> [EXERCISE DESCRIPTION] Look through the entries below and show every line containing the word "tree".

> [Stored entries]
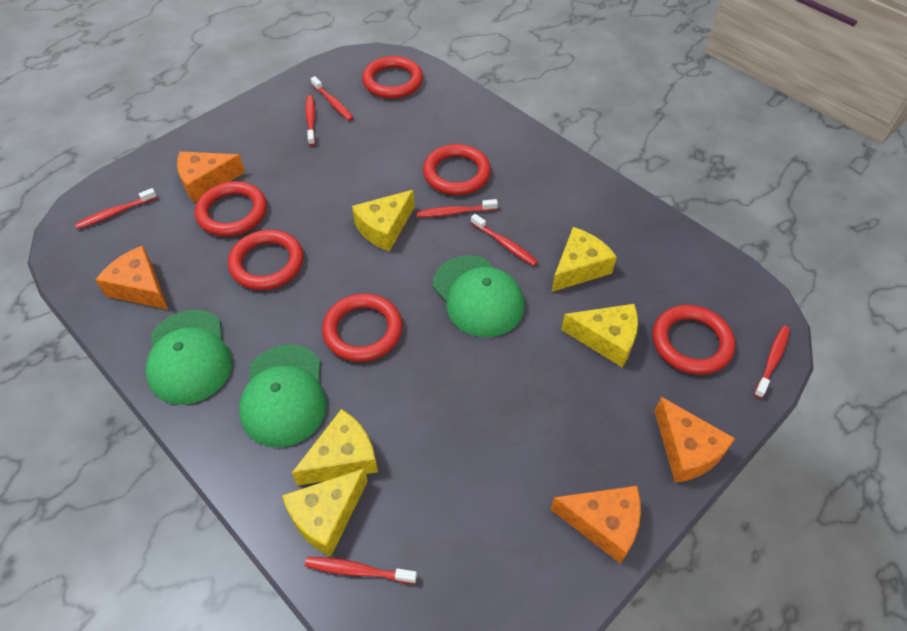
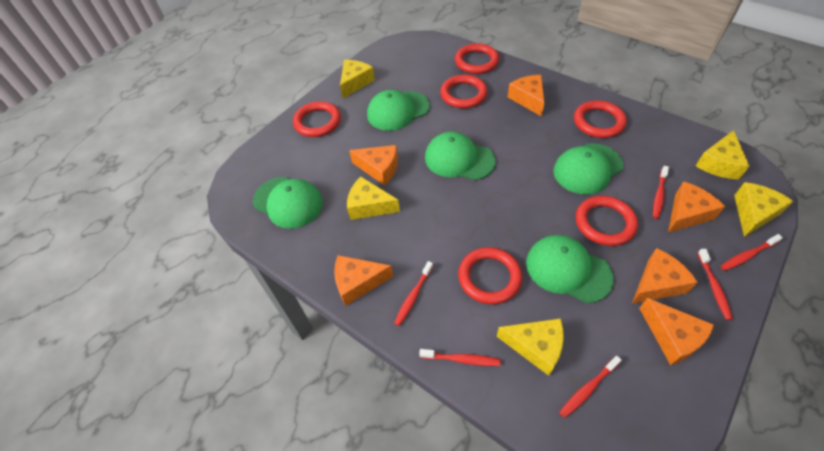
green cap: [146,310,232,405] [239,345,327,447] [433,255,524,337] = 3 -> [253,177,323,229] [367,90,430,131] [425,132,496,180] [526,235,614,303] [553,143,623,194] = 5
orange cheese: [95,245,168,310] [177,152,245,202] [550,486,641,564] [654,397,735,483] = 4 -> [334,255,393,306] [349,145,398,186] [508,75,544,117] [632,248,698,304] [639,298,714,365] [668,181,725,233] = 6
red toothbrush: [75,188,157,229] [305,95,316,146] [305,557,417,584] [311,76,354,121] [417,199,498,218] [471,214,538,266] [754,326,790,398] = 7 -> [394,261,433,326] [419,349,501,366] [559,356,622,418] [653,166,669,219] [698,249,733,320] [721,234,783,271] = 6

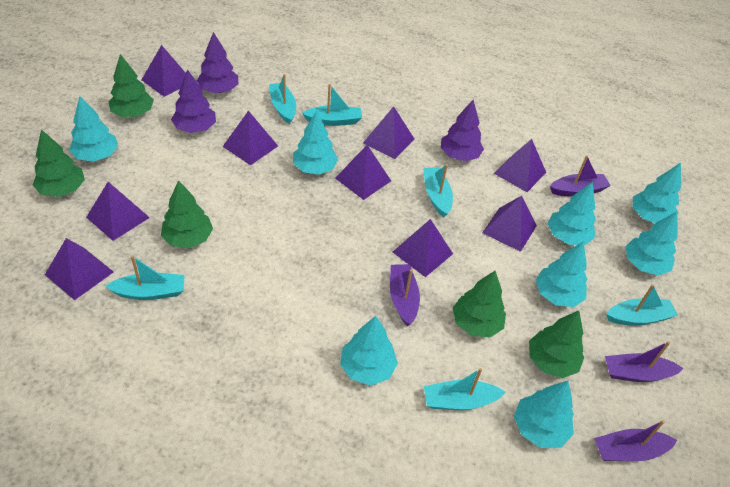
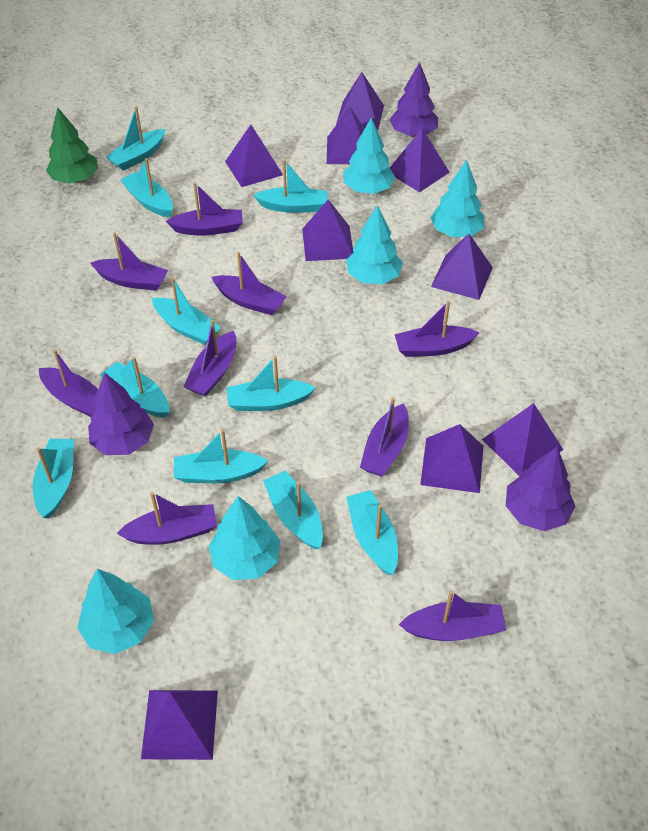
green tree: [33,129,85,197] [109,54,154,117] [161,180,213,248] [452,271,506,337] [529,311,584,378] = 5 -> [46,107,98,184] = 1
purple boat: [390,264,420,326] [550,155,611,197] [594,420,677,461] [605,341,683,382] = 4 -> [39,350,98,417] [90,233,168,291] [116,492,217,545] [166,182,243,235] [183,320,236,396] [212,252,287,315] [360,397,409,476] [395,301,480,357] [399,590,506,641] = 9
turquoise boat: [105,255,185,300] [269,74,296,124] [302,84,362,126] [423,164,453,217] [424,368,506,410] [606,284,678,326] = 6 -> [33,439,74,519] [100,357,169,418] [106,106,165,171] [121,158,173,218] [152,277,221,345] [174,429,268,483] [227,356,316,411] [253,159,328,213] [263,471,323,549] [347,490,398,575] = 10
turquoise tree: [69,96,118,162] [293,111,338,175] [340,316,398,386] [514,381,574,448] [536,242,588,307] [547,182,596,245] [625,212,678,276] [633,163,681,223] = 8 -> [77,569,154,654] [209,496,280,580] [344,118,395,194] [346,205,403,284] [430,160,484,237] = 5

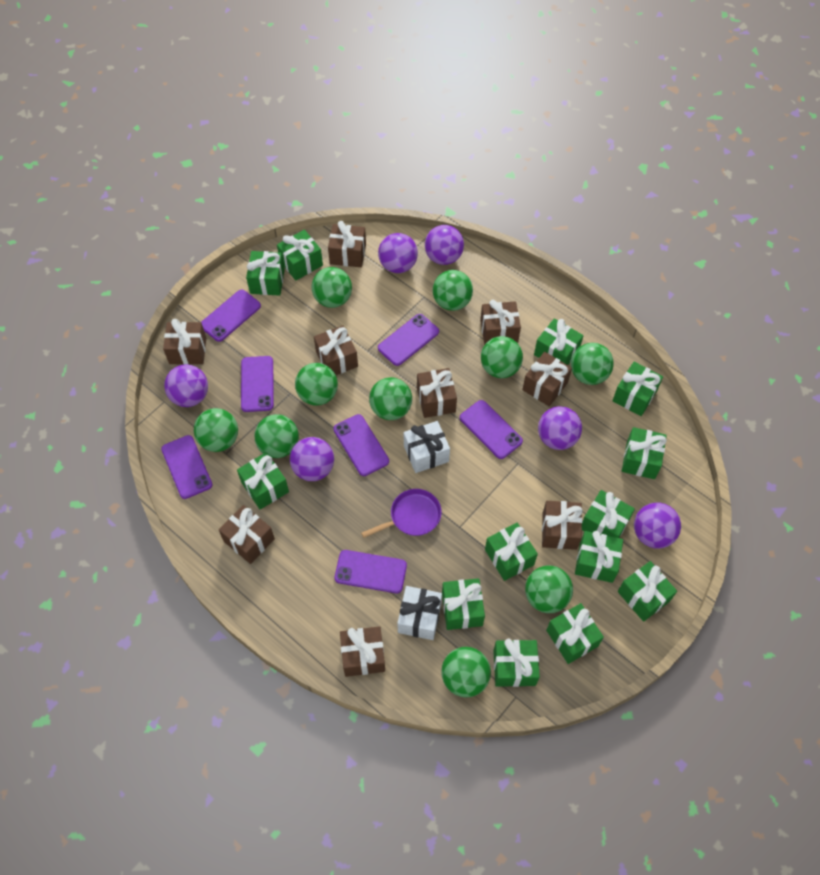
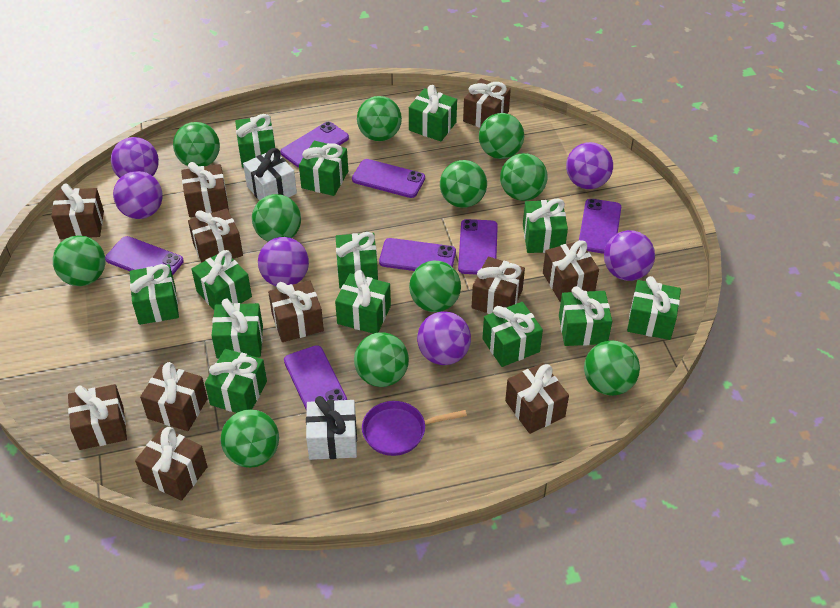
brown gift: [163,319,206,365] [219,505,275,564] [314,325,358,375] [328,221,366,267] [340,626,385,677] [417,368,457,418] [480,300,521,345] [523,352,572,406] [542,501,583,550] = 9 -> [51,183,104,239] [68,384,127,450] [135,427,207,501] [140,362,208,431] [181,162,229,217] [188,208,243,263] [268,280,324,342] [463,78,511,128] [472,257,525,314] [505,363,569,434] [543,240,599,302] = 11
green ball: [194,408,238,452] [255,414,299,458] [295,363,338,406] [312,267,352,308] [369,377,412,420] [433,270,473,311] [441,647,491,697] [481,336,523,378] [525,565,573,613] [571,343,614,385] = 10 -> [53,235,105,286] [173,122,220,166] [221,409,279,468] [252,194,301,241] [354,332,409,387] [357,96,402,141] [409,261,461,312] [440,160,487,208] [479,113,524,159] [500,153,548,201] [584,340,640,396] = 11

> [SOLVED EXERCISE]
green tree: [33,129,85,197] [109,54,154,117] [161,180,213,248] [452,271,506,337] [529,311,584,378] = 5 -> [46,107,98,184] = 1
turquoise tree: [69,96,118,162] [293,111,338,175] [340,316,398,386] [514,381,574,448] [536,242,588,307] [547,182,596,245] [625,212,678,276] [633,163,681,223] = 8 -> [77,569,154,654] [209,496,280,580] [344,118,395,194] [346,205,403,284] [430,160,484,237] = 5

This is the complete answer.